━━━ Given records ━━━
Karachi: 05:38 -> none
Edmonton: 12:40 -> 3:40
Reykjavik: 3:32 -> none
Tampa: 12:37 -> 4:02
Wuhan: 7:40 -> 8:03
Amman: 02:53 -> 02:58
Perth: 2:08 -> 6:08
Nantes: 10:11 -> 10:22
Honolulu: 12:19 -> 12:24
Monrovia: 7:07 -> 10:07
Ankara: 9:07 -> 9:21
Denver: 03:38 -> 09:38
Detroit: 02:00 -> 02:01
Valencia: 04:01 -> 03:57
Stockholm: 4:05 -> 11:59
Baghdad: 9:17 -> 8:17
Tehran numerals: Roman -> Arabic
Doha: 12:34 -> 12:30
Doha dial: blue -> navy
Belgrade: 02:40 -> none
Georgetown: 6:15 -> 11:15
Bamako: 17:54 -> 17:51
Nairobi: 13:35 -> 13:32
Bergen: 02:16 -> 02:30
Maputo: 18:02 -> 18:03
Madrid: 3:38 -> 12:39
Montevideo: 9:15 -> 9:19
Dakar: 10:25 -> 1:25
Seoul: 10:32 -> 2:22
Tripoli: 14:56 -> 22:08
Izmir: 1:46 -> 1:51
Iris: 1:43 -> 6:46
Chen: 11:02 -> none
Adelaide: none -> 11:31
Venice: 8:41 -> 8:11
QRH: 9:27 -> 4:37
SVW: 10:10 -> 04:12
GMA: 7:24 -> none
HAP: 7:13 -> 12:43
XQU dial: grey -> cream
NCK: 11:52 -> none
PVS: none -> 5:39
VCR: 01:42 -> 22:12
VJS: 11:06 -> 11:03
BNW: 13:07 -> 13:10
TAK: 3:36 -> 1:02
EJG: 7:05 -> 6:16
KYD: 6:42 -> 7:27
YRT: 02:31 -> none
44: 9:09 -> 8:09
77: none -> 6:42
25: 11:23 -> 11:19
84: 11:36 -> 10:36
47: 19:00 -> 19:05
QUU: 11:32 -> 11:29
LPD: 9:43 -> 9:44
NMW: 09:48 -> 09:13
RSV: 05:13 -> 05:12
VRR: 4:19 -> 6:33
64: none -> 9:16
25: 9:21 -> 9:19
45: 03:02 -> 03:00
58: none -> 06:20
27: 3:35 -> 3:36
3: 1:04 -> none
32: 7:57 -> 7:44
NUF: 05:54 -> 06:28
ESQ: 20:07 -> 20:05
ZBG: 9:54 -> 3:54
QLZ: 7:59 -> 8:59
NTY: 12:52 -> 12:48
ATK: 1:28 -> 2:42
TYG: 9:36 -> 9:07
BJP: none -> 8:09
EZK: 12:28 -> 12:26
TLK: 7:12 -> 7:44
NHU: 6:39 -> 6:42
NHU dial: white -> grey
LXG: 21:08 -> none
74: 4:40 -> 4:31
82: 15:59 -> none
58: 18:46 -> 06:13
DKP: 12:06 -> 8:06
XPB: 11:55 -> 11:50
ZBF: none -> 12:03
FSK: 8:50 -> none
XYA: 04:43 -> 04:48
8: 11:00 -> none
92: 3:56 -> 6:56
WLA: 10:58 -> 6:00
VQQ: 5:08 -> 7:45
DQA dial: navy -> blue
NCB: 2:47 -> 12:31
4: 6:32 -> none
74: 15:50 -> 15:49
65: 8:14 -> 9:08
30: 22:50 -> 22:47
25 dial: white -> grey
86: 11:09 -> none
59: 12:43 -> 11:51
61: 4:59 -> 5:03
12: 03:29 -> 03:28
━━━
> [Exercise aim]: Put every row above into a numbered list, leaving out any blank lines.

> [Answer to this exercise]:
1. Karachi: 05:38 -> none
2. Edmonton: 12:40 -> 3:40
3. Reykjavik: 3:32 -> none
4. Tampa: 12:37 -> 4:02
5. Wuhan: 7:40 -> 8:03
6. Amman: 02:53 -> 02:58
7. Perth: 2:08 -> 6:08
8. Nantes: 10:11 -> 10:22
9. Honolulu: 12:19 -> 12:24
10. Monrovia: 7:07 -> 10:07
11. Ankara: 9:07 -> 9:21
12. Denver: 03:38 -> 09:38
13. Detroit: 02:00 -> 02:01
14. Valencia: 04:01 -> 03:57
15. Stockholm: 4:05 -> 11:59
16. Baghdad: 9:17 -> 8:17
17. Tehran numerals: Roman -> Arabic
18. Doha: 12:34 -> 12:30
19. Doha dial: blue -> navy
20. Belgrade: 02:40 -> none
21. Georgetown: 6:15 -> 11:15
22. Bamako: 17:54 -> 17:51
23. Nairobi: 13:35 -> 13:32
24. Bergen: 02:16 -> 02:30
25. Maputo: 18:02 -> 18:03
26. Madrid: 3:38 -> 12:39
27. Montevideo: 9:15 -> 9:19
28. Dakar: 10:25 -> 1:25
29. Seoul: 10:32 -> 2:22
30. Tripoli: 14:56 -> 22:08
31. Izmir: 1:46 -> 1:51
32. Iris: 1:43 -> 6:46
33. Chen: 11:02 -> none
34. Adelaide: none -> 11:31
35. Venice: 8:41 -> 8:11
36. QRH: 9:27 -> 4:37
37. SVW: 10:10 -> 04:12
38. GMA: 7:24 -> none
39. HAP: 7:13 -> 12:43
40. XQU dial: grey -> cream
41. NCK: 11:52 -> none
42. PVS: none -> 5:39
43. VCR: 01:42 -> 22:12
44. VJS: 11:06 -> 11:03
45. BNW: 13:07 -> 13:10
46. TAK: 3:36 -> 1:02
47. EJG: 7:05 -> 6:16
48. KYD: 6:42 -> 7:27
49. YRT: 02:31 -> none
50. 44: 9:09 -> 8:09
51. 77: none -> 6:42
52. 25: 11:23 -> 11:19
53. 84: 11:36 -> 10:36
54. 47: 19:00 -> 19:05
55. QUU: 11:32 -> 11:29
56. LPD: 9:43 -> 9:44
57. NMW: 09:48 -> 09:13
58. RSV: 05:13 -> 05:12
59. VRR: 4:19 -> 6:33
60. 64: none -> 9:16
61. 25: 9:21 -> 9:19
62. 45: 03:02 -> 03:00
63. 58: none -> 06:20
64. 27: 3:35 -> 3:36
65. 3: 1:04 -> none
66. 32: 7:57 -> 7:44
67. NUF: 05:54 -> 06:28
68. ESQ: 20:07 -> 20:05
69. ZBG: 9:54 -> 3:54
70. QLZ: 7:59 -> 8:59
71. NTY: 12:52 -> 12:48
72. ATK: 1:28 -> 2:42
73. TYG: 9:36 -> 9:07
74. BJP: none -> 8:09
75. EZK: 12:28 -> 12:26
76. TLK: 7:12 -> 7:44
77. NHU: 6:39 -> 6:42
78. NHU dial: white -> grey
79. LXG: 21:08 -> none
80. 74: 4:40 -> 4:31
81. 82: 15:59 -> none
82. 58: 18:46 -> 06:13
83. DKP: 12:06 -> 8:06
84. XPB: 11:55 -> 11:50
85. ZBF: none -> 12:03
86. FSK: 8:50 -> none
87. XYA: 04:43 -> 04:48
88. 8: 11:00 -> none
89. 92: 3:56 -> 6:56
90. WLA: 10:58 -> 6:00
91. VQQ: 5:08 -> 7:45
92. DQA dial: navy -> blue
93. NCB: 2:47 -> 12:31
94. 4: 6:32 -> none
95. 74: 15:50 -> 15:49
96. 65: 8:14 -> 9:08
97. 30: 22:50 -> 22:47
98. 25 dial: white -> grey
99. 86: 11:09 -> none
100. 59: 12:43 -> 11:51
101. 61: 4:59 -> 5:03
102. 12: 03:29 -> 03:28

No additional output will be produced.